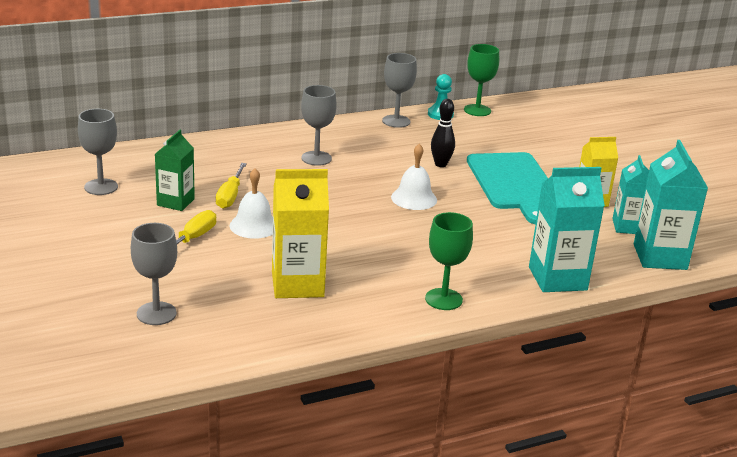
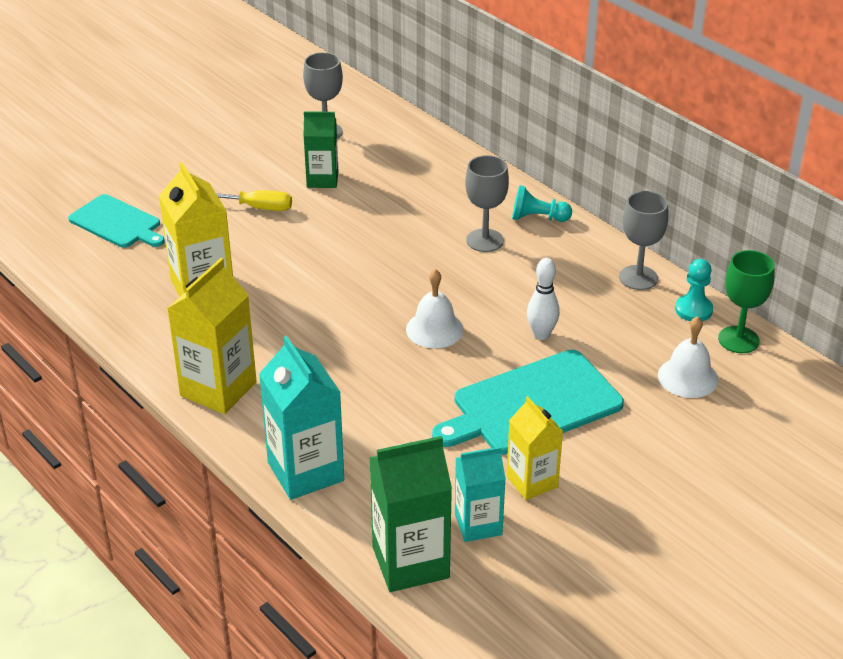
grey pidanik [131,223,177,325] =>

------------------------------

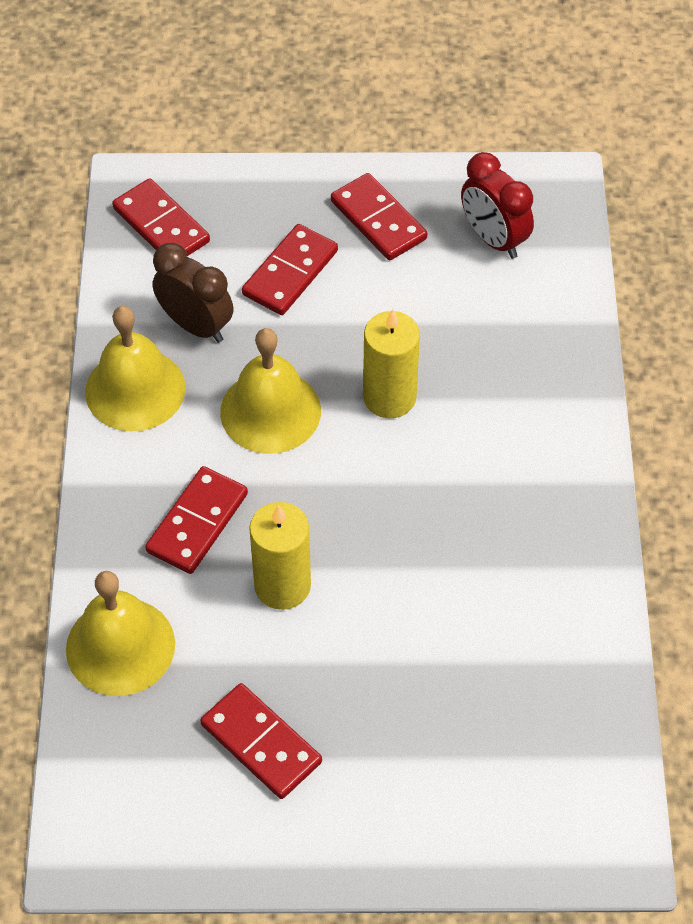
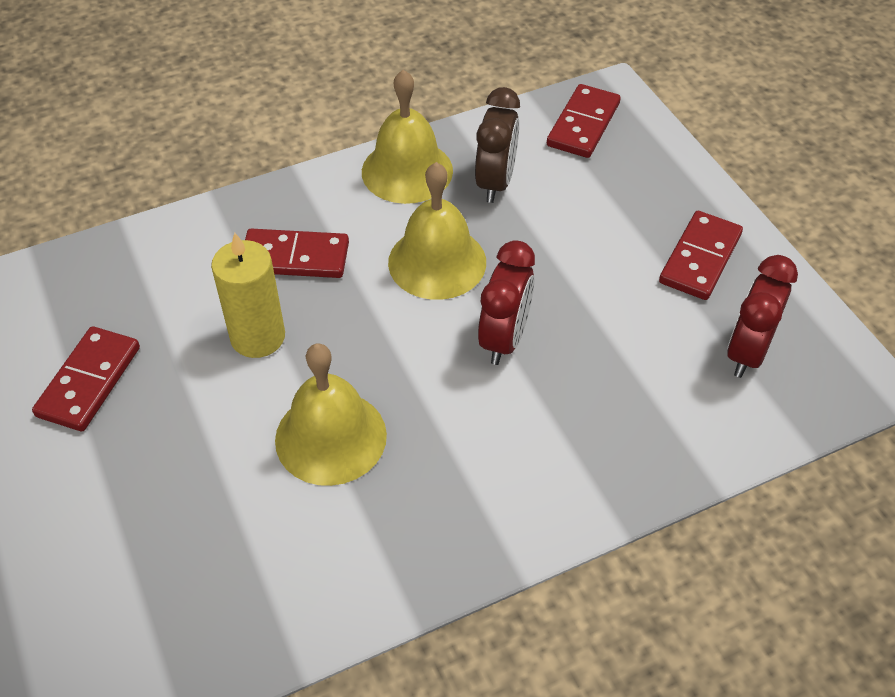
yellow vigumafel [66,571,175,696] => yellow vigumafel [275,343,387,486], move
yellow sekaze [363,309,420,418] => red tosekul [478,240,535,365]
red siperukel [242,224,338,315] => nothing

------------------------------

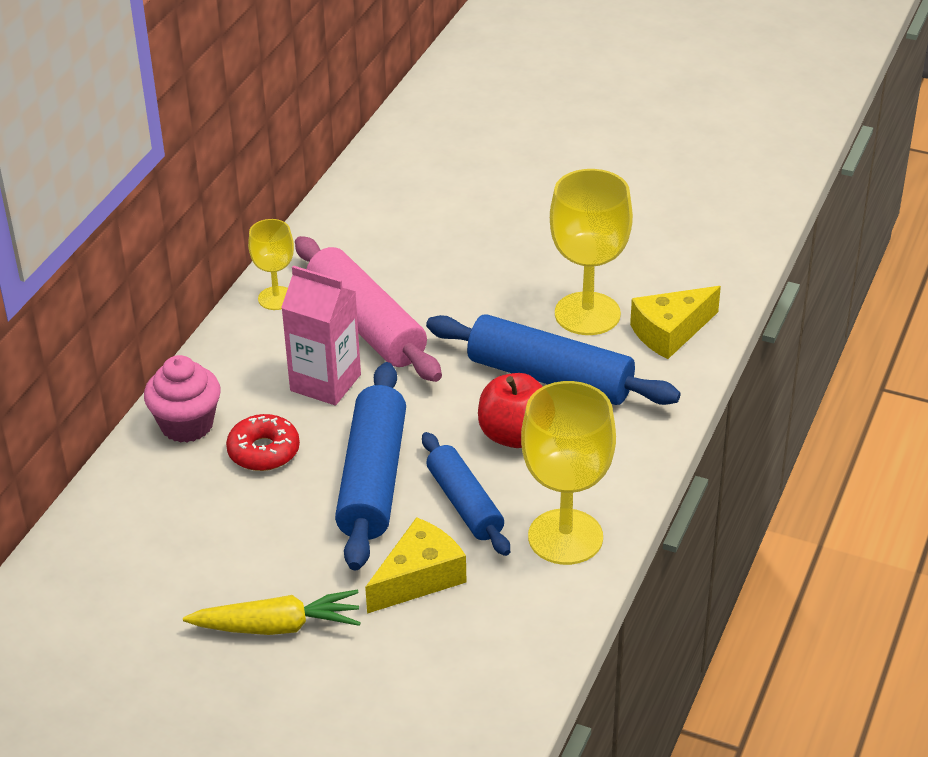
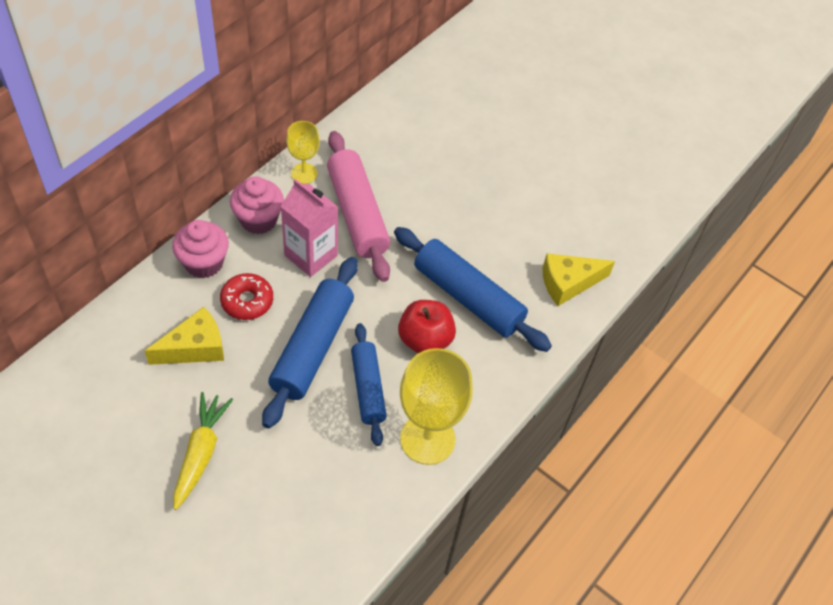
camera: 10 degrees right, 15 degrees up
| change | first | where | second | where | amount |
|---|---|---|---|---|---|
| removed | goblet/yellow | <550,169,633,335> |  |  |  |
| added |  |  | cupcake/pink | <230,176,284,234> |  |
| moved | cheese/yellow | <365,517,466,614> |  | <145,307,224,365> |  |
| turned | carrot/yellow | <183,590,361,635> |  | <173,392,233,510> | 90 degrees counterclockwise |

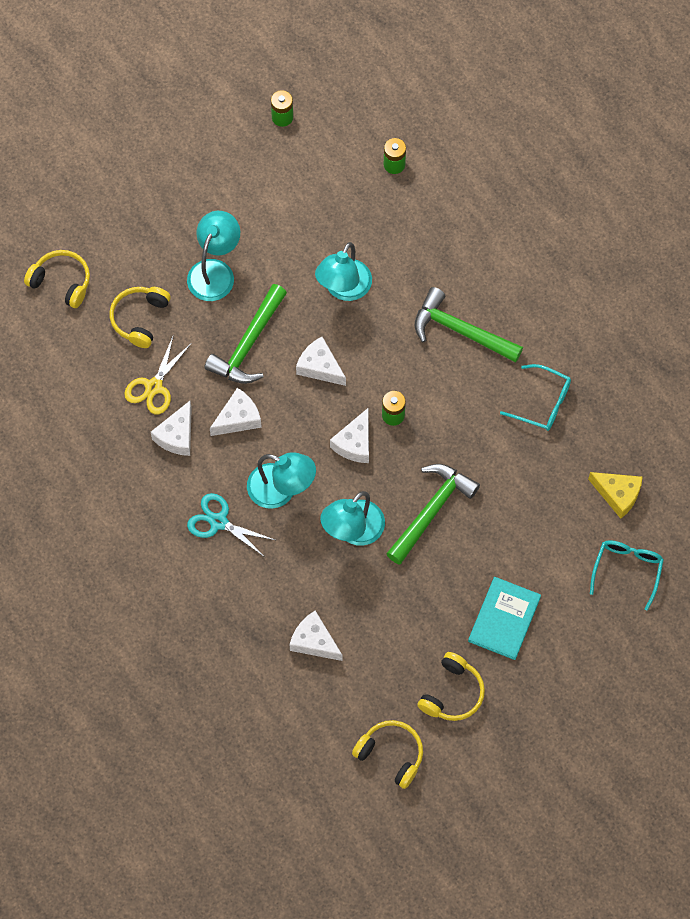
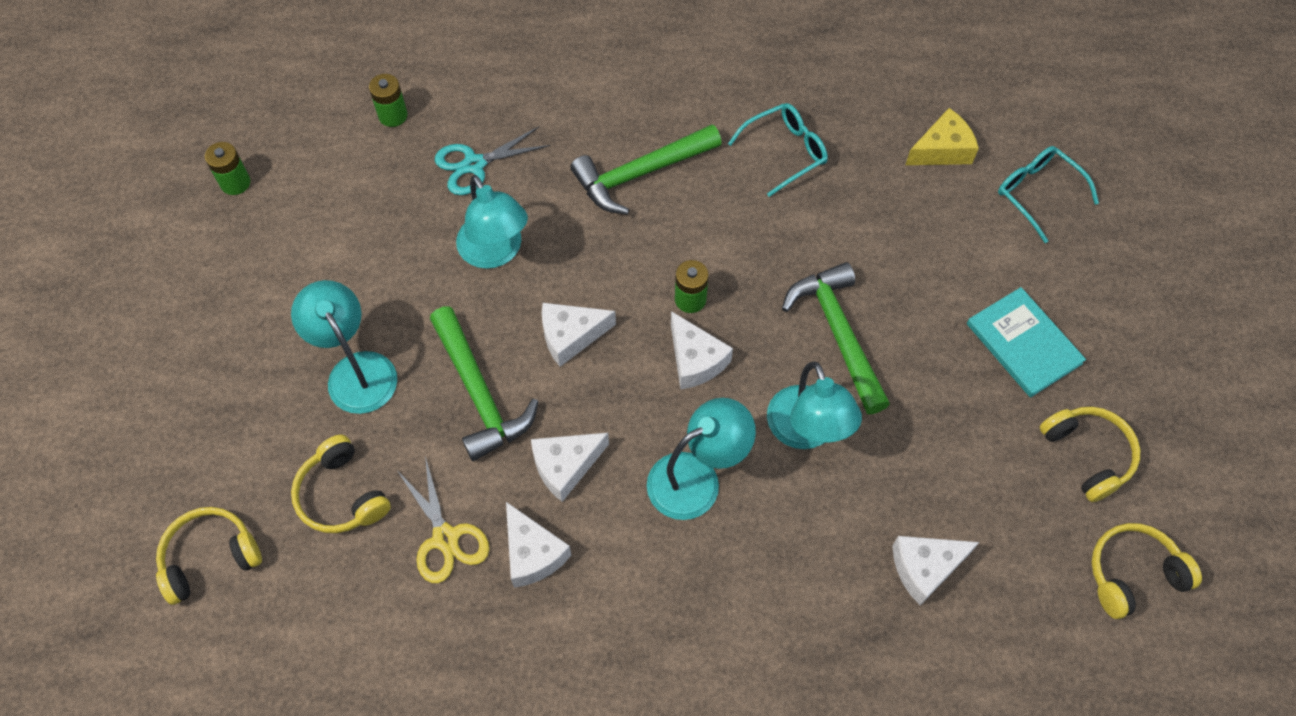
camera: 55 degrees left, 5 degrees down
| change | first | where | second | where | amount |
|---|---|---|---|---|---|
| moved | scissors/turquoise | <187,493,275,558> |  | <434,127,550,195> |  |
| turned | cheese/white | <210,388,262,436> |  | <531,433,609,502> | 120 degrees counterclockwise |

------------------------------

§ About this task: Search the listing above for the lines with "cupcake/pink | <230,176,284,234>" and "moved | cheese/yellow", then output those lines and all lines between them exactly.

§ Written answer:
| added |  |  | cupcake/pink | <230,176,284,234> |  |
| moved | cheese/yellow | <365,517,466,614> |  | <145,307,224,365> |  |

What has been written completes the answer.